==== Given information

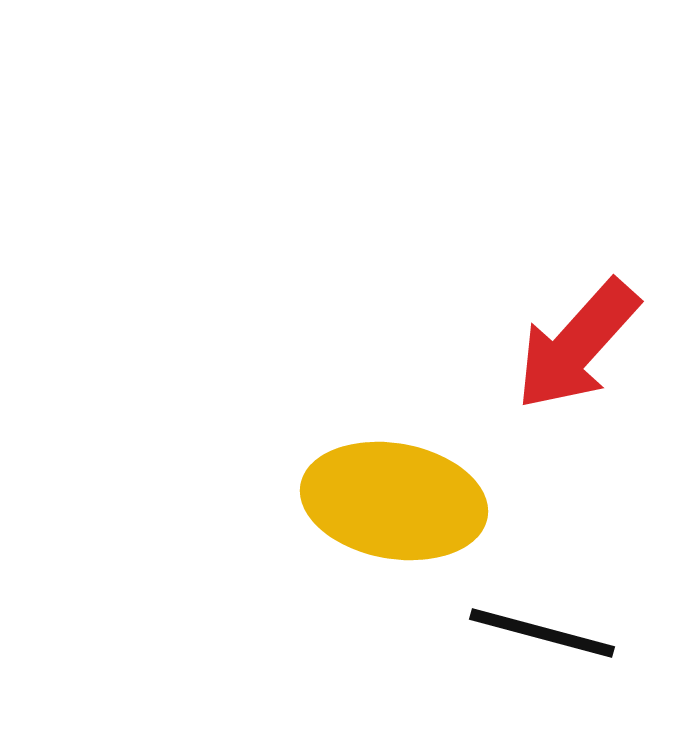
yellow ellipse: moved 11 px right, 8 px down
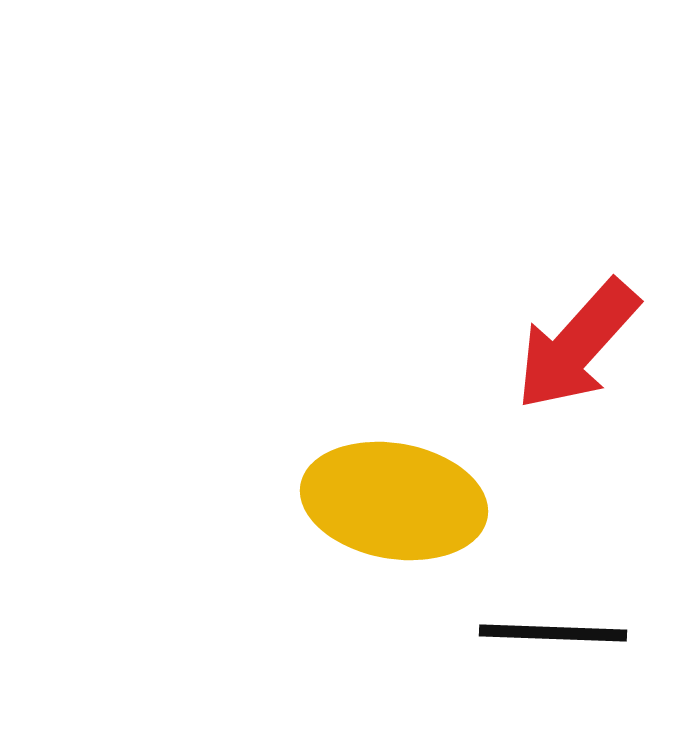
black line: moved 11 px right; rotated 13 degrees counterclockwise
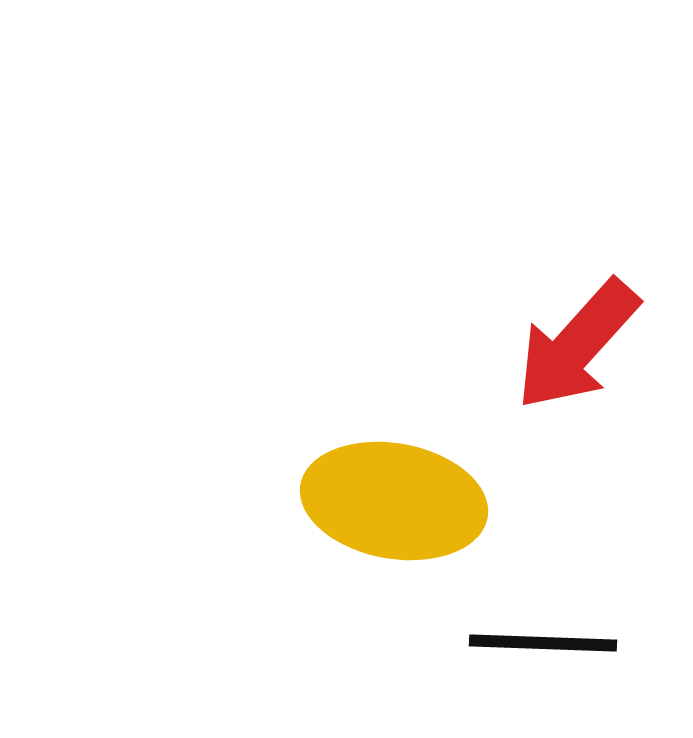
black line: moved 10 px left, 10 px down
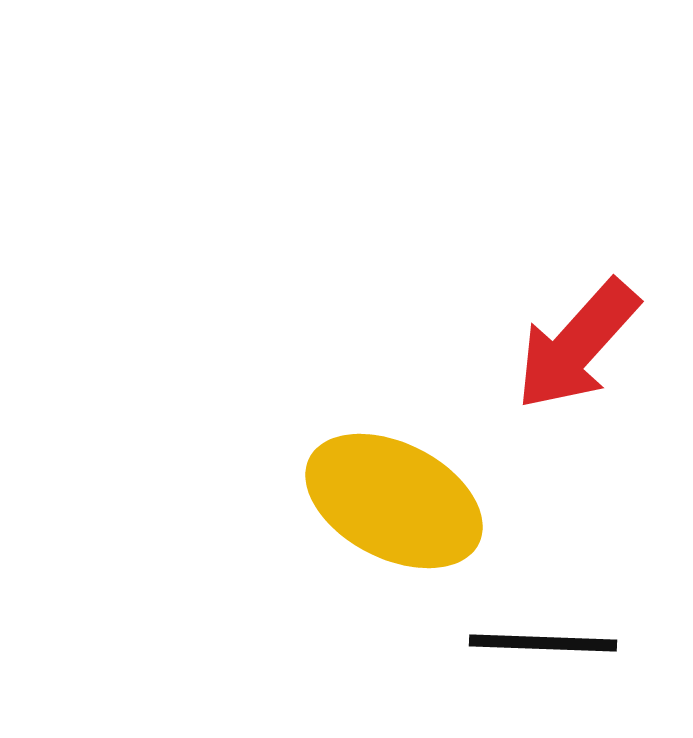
yellow ellipse: rotated 17 degrees clockwise
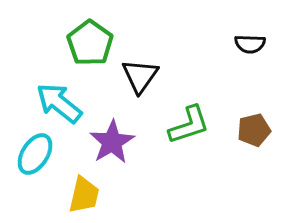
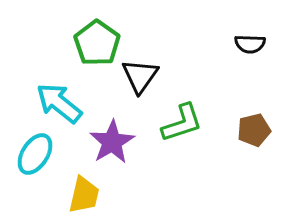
green pentagon: moved 7 px right
green L-shape: moved 7 px left, 2 px up
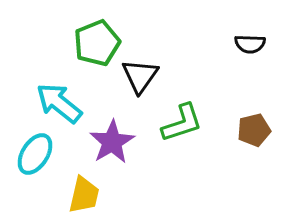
green pentagon: rotated 15 degrees clockwise
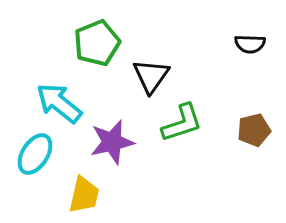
black triangle: moved 11 px right
purple star: rotated 18 degrees clockwise
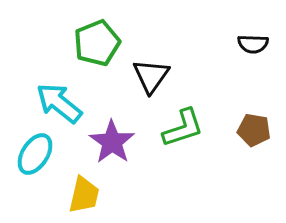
black semicircle: moved 3 px right
green L-shape: moved 1 px right, 5 px down
brown pentagon: rotated 24 degrees clockwise
purple star: rotated 24 degrees counterclockwise
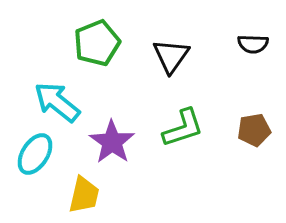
black triangle: moved 20 px right, 20 px up
cyan arrow: moved 2 px left, 1 px up
brown pentagon: rotated 20 degrees counterclockwise
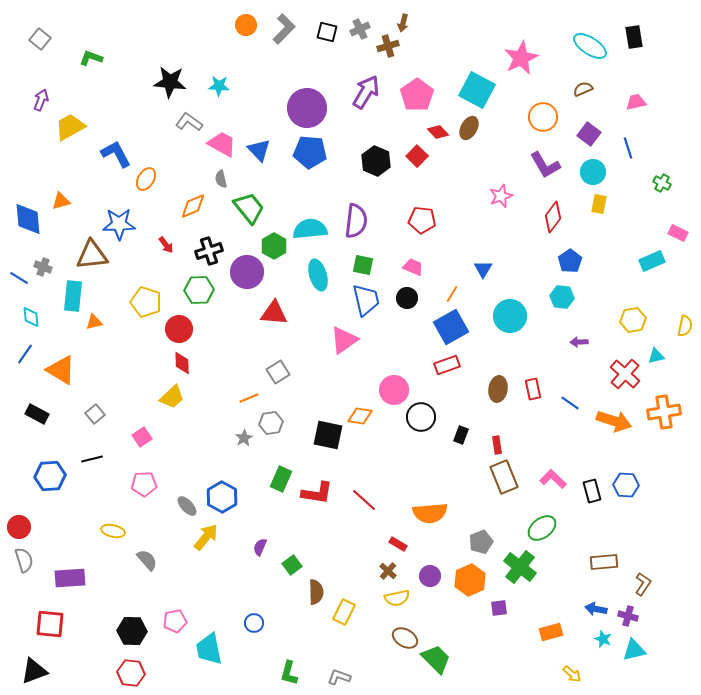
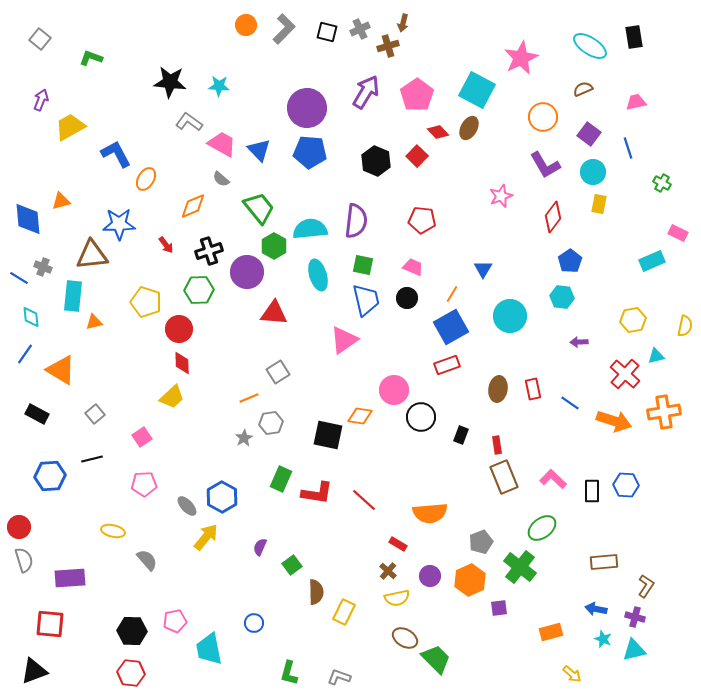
gray semicircle at (221, 179): rotated 36 degrees counterclockwise
green trapezoid at (249, 208): moved 10 px right
black rectangle at (592, 491): rotated 15 degrees clockwise
brown L-shape at (643, 584): moved 3 px right, 2 px down
purple cross at (628, 616): moved 7 px right, 1 px down
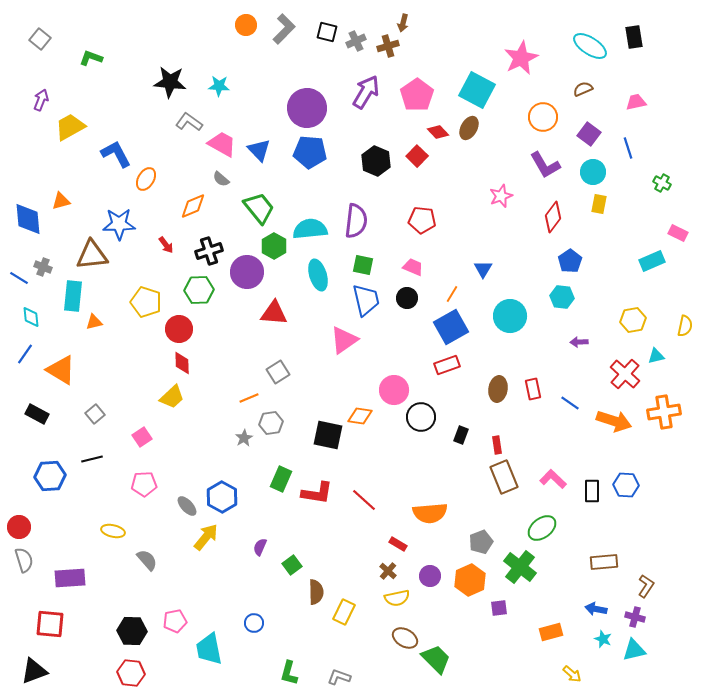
gray cross at (360, 29): moved 4 px left, 12 px down
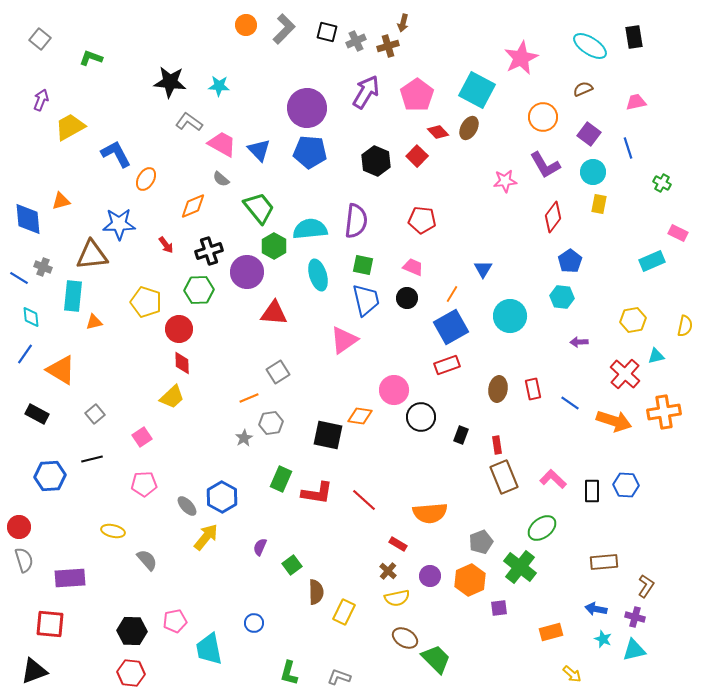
pink star at (501, 196): moved 4 px right, 15 px up; rotated 15 degrees clockwise
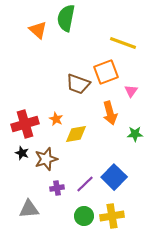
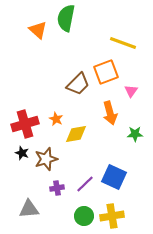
brown trapezoid: rotated 65 degrees counterclockwise
blue square: rotated 20 degrees counterclockwise
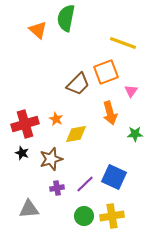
brown star: moved 5 px right
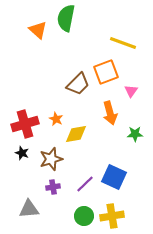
purple cross: moved 4 px left, 1 px up
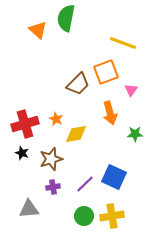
pink triangle: moved 1 px up
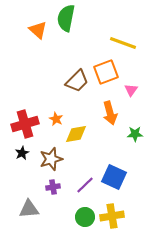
brown trapezoid: moved 1 px left, 3 px up
black star: rotated 24 degrees clockwise
purple line: moved 1 px down
green circle: moved 1 px right, 1 px down
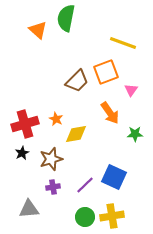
orange arrow: rotated 20 degrees counterclockwise
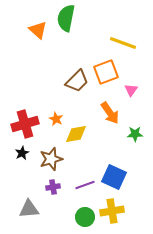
purple line: rotated 24 degrees clockwise
yellow cross: moved 5 px up
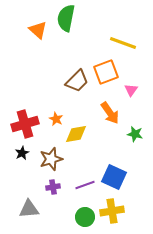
green star: rotated 14 degrees clockwise
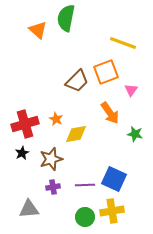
blue square: moved 2 px down
purple line: rotated 18 degrees clockwise
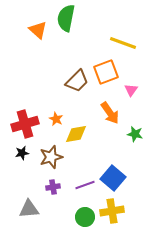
black star: rotated 16 degrees clockwise
brown star: moved 2 px up
blue square: moved 1 px left, 1 px up; rotated 15 degrees clockwise
purple line: rotated 18 degrees counterclockwise
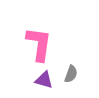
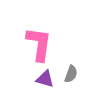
purple triangle: moved 1 px right, 1 px up
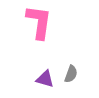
pink L-shape: moved 22 px up
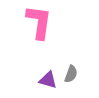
purple triangle: moved 3 px right, 1 px down
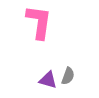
gray semicircle: moved 3 px left, 2 px down
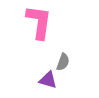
gray semicircle: moved 5 px left, 14 px up
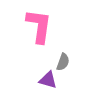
pink L-shape: moved 4 px down
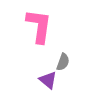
purple triangle: rotated 24 degrees clockwise
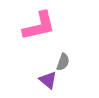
pink L-shape: rotated 69 degrees clockwise
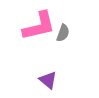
gray semicircle: moved 29 px up
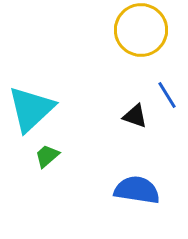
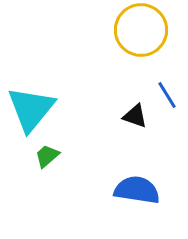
cyan triangle: rotated 8 degrees counterclockwise
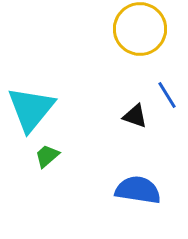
yellow circle: moved 1 px left, 1 px up
blue semicircle: moved 1 px right
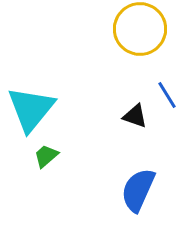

========

Goal – Rewrite the material from the line with "pink L-shape: moved 22 px up" through the end, switching "gray semicircle" to "orange semicircle" and keeping everything else the same. Leave the pictures out.

Output for this exercise –
pink L-shape: moved 22 px up
purple triangle: moved 3 px right, 1 px down
orange semicircle: moved 3 px left, 2 px down
orange semicircle: moved 5 px left, 14 px up
pink L-shape: moved 4 px down
purple triangle: rotated 24 degrees clockwise
pink L-shape: rotated 69 degrees clockwise
orange semicircle: moved 29 px up
cyan triangle: rotated 8 degrees counterclockwise
yellow circle: moved 1 px left, 1 px up
blue semicircle: moved 1 px right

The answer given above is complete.